CHALLENGE -
Collect every line in the items below that contains the word "center", and copy each one out in full.

THE DATA -
========

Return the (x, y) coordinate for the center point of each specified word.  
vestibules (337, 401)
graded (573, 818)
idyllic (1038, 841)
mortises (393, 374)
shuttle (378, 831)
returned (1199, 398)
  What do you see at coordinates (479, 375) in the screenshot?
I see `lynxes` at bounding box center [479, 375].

========

RESULT OF THIS EXERCISE -
Return the (x, y) coordinate for the center point of each specified word.  
I see `lynxes` at bounding box center [479, 375].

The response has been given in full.